» WHAT THE TASK REQUIRES:
When a record holds a picture, leave the picture out and copy everything else exactly.

» PROVIDED INFORMATION:
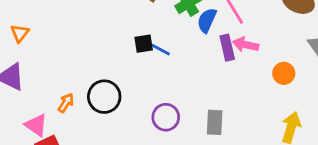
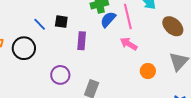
purple rectangle: (227, 48) -> (82, 41), moved
blue line: (161, 50) -> (40, 24), moved

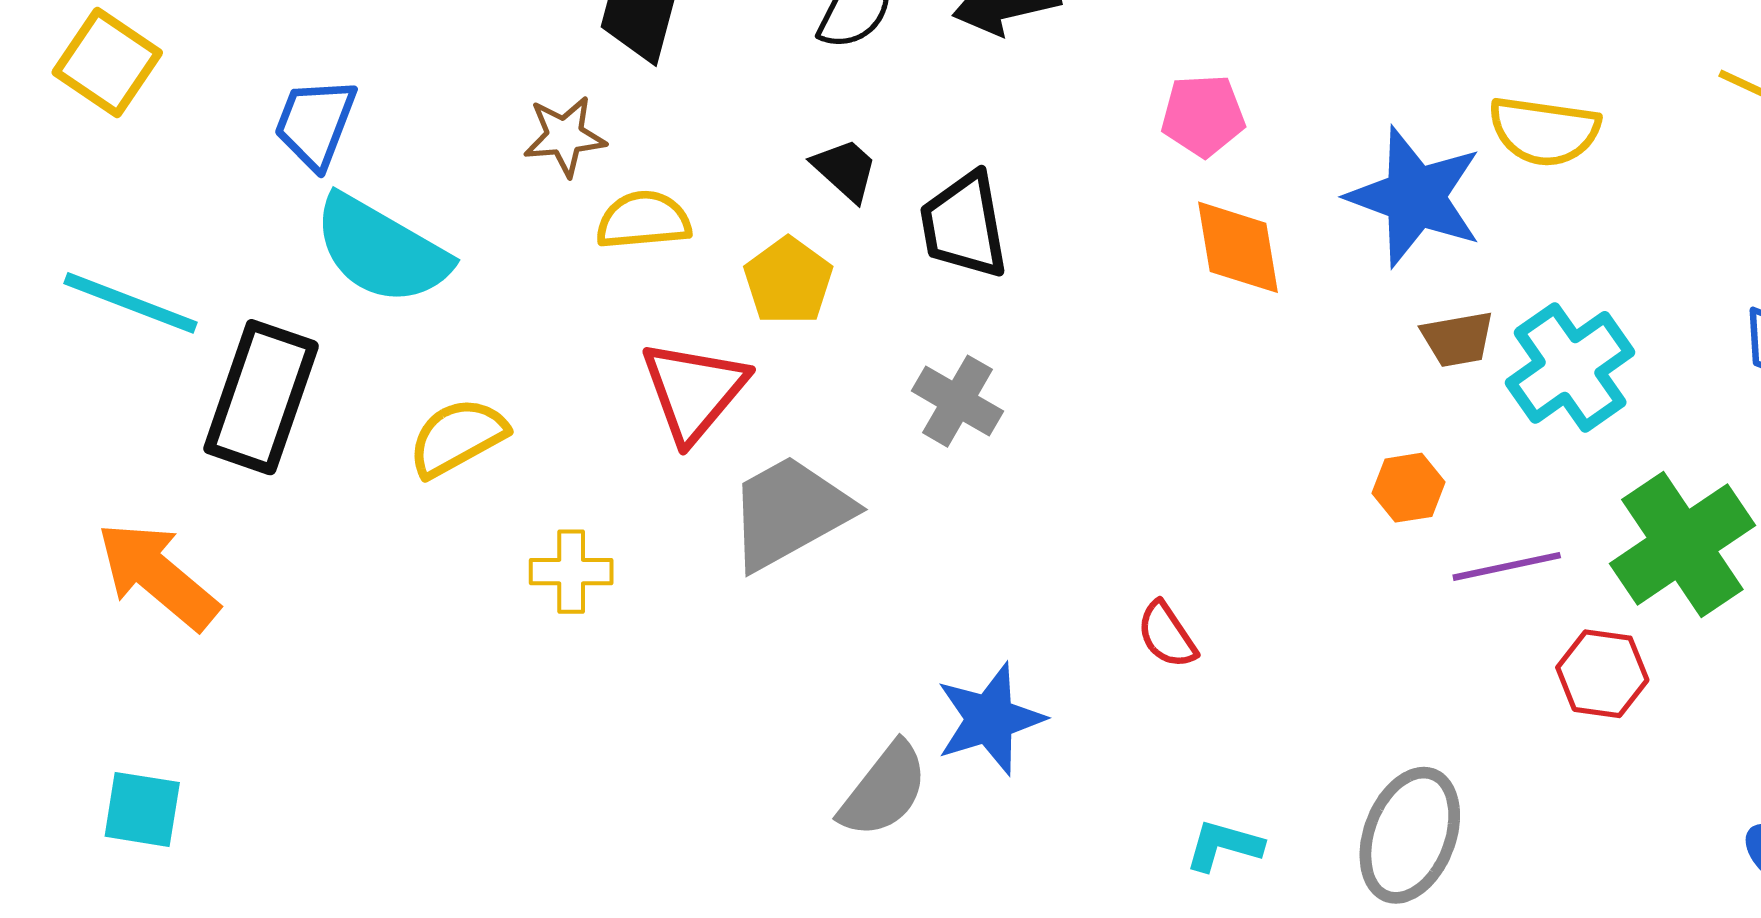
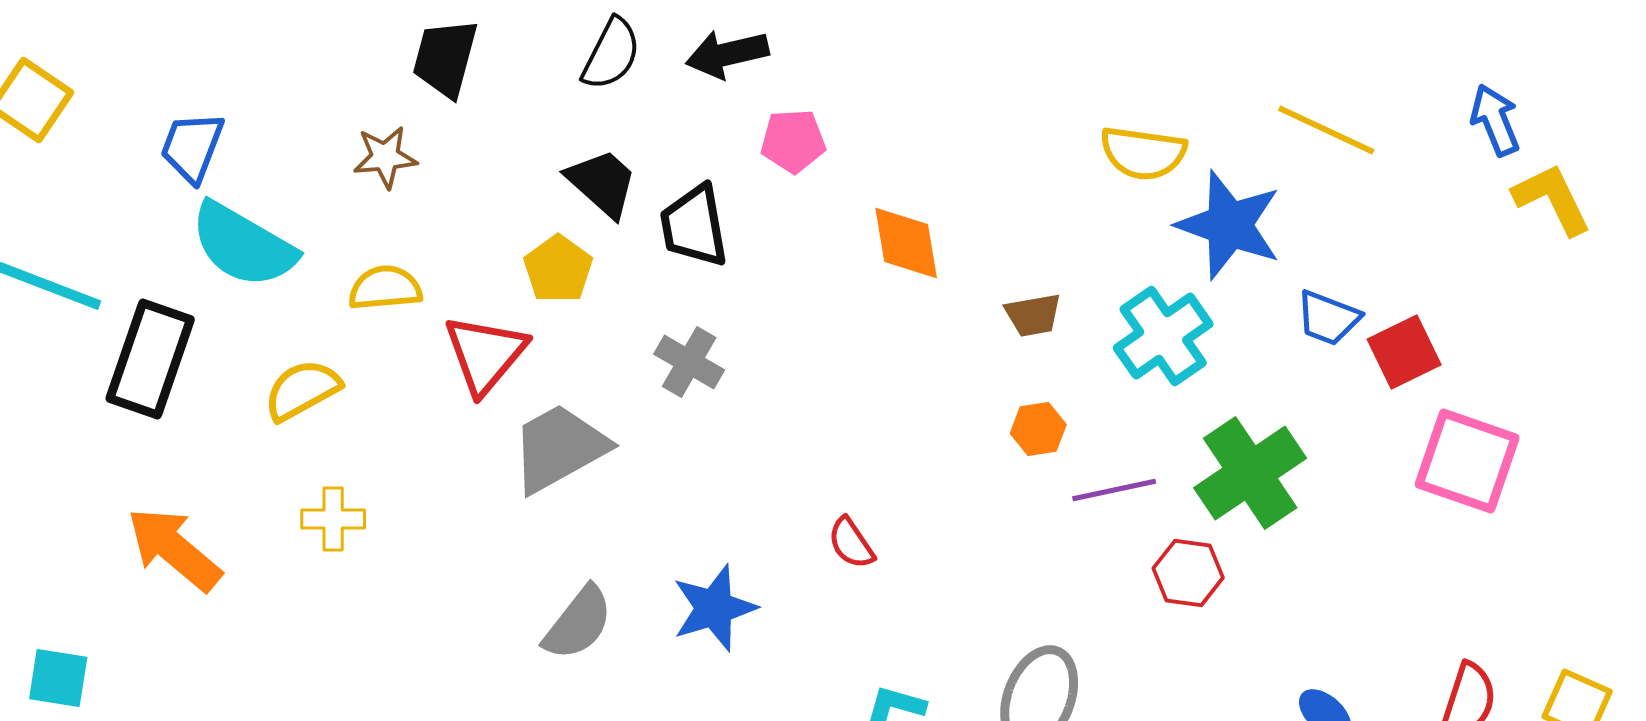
pink pentagon: (1203, 115) -> (793, 141), moved
black trapezoid: (845, 170) -> (602, 183), size x1.4
blue star: (1415, 197) -> (1229, 225), moved
yellow semicircle: (644, 220) -> (385, 288), moved
brown trapezoid: (1458, 339) -> (1033, 315), moved
yellow cross: (571, 572) -> (333, 519), moved
orange arrow: (158, 576) -> (174, 549), moved
gray semicircle: (884, 790) -> (578, 623), moved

» RESPONSE:
purple rectangle: (227, 48) -> (82, 41), moved
blue line: (161, 50) -> (40, 24), moved

pink pentagon: (1203, 115) -> (793, 141), moved
black trapezoid: (845, 170) -> (602, 183), size x1.4
blue star: (1415, 197) -> (1229, 225), moved
yellow semicircle: (644, 220) -> (385, 288), moved
brown trapezoid: (1458, 339) -> (1033, 315), moved
yellow cross: (571, 572) -> (333, 519), moved
orange arrow: (158, 576) -> (174, 549), moved
gray semicircle: (884, 790) -> (578, 623), moved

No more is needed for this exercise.